## [Given instruction]
Copy out every row below word for word, omitting the pictures.
-- Start of Data for this task --
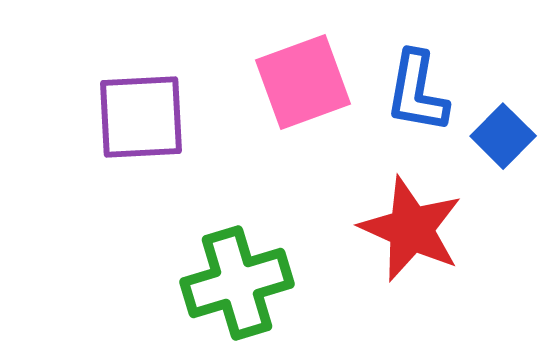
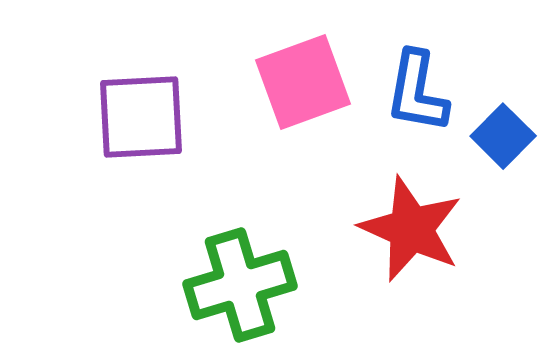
green cross: moved 3 px right, 2 px down
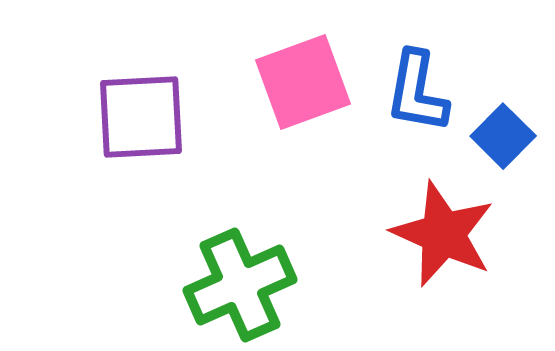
red star: moved 32 px right, 5 px down
green cross: rotated 7 degrees counterclockwise
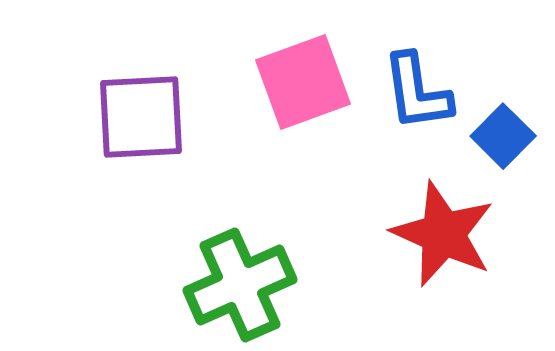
blue L-shape: rotated 18 degrees counterclockwise
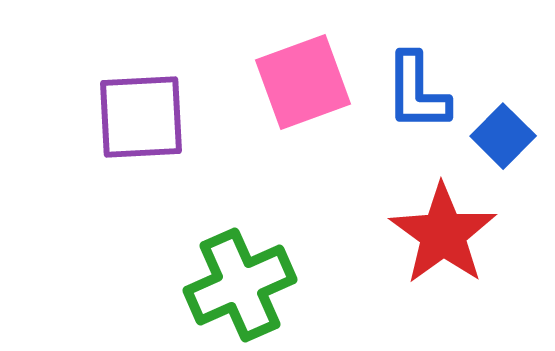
blue L-shape: rotated 8 degrees clockwise
red star: rotated 12 degrees clockwise
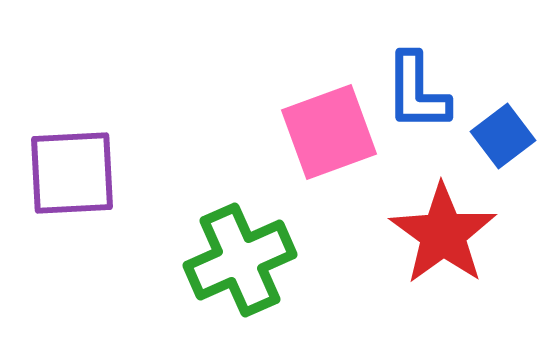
pink square: moved 26 px right, 50 px down
purple square: moved 69 px left, 56 px down
blue square: rotated 8 degrees clockwise
green cross: moved 25 px up
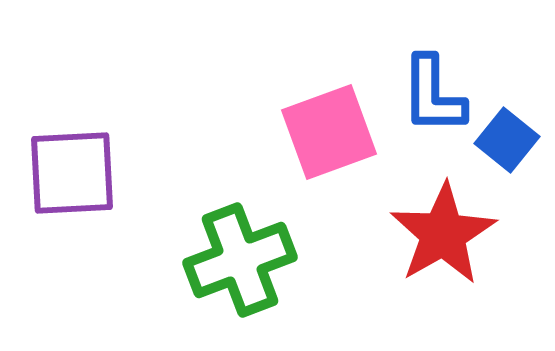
blue L-shape: moved 16 px right, 3 px down
blue square: moved 4 px right, 4 px down; rotated 14 degrees counterclockwise
red star: rotated 6 degrees clockwise
green cross: rotated 3 degrees clockwise
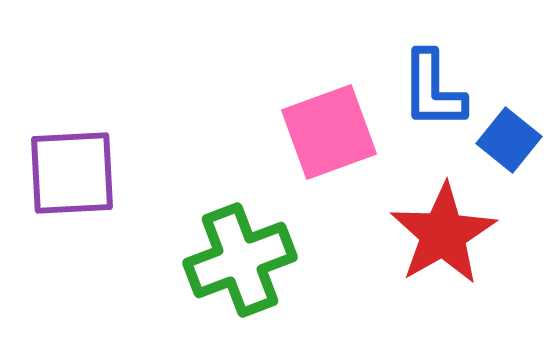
blue L-shape: moved 5 px up
blue square: moved 2 px right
-- End of Data for this task --
## [Output for this task]
green cross: moved 3 px right, 2 px down
red star: moved 32 px right, 5 px down
green cross: rotated 7 degrees counterclockwise
blue L-shape: rotated 18 degrees counterclockwise
blue L-shape: rotated 8 degrees clockwise
red star: rotated 12 degrees clockwise
pink square: moved 26 px right, 50 px down
purple square: moved 69 px left, 56 px down
blue square: rotated 8 degrees clockwise
green cross: moved 25 px up
blue L-shape: moved 16 px right, 3 px down
blue square: moved 4 px right, 4 px down; rotated 14 degrees counterclockwise
red star: rotated 6 degrees clockwise
green cross: rotated 3 degrees clockwise
blue L-shape: moved 5 px up
blue square: moved 2 px right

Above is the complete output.